WHAT YOU ARE ASKED TO DO
All of the listing should be output exactly, apart from the pictures.

DATA EXTRACT
──────────
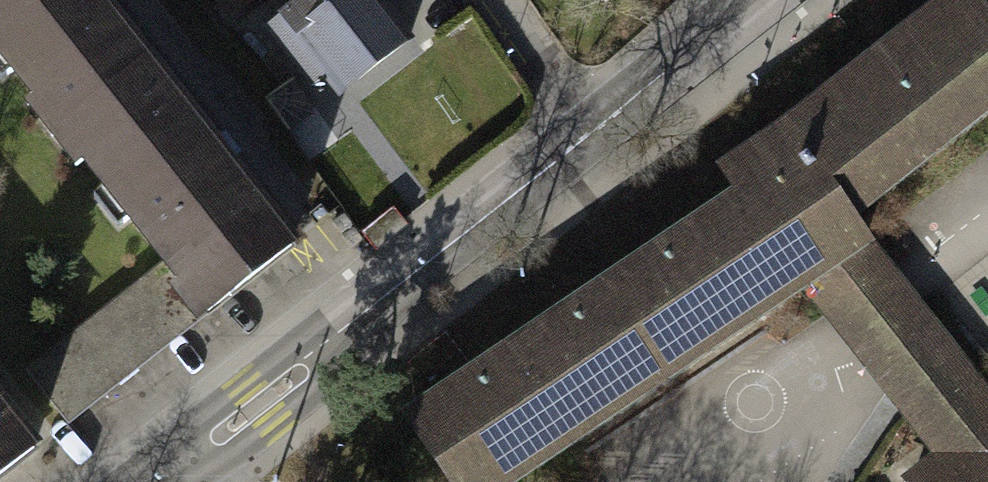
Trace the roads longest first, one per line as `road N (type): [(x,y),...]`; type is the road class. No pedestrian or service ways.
road 1 (tertiary): [(182,455),(598,129)]
road 2 (tertiary): [(598,129),(755,0)]
road 3 (residential): [(598,129),(504,0)]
──────────
WRITTEN SOLUTION
Trace the roads longest first, one per line as `road N (type): [(x,y),...]`; type is the road class. No pedestrian or service ways.
road 1 (tertiary): [(182,455),(598,129)]
road 2 (tertiary): [(598,129),(755,0)]
road 3 (residential): [(598,129),(504,0)]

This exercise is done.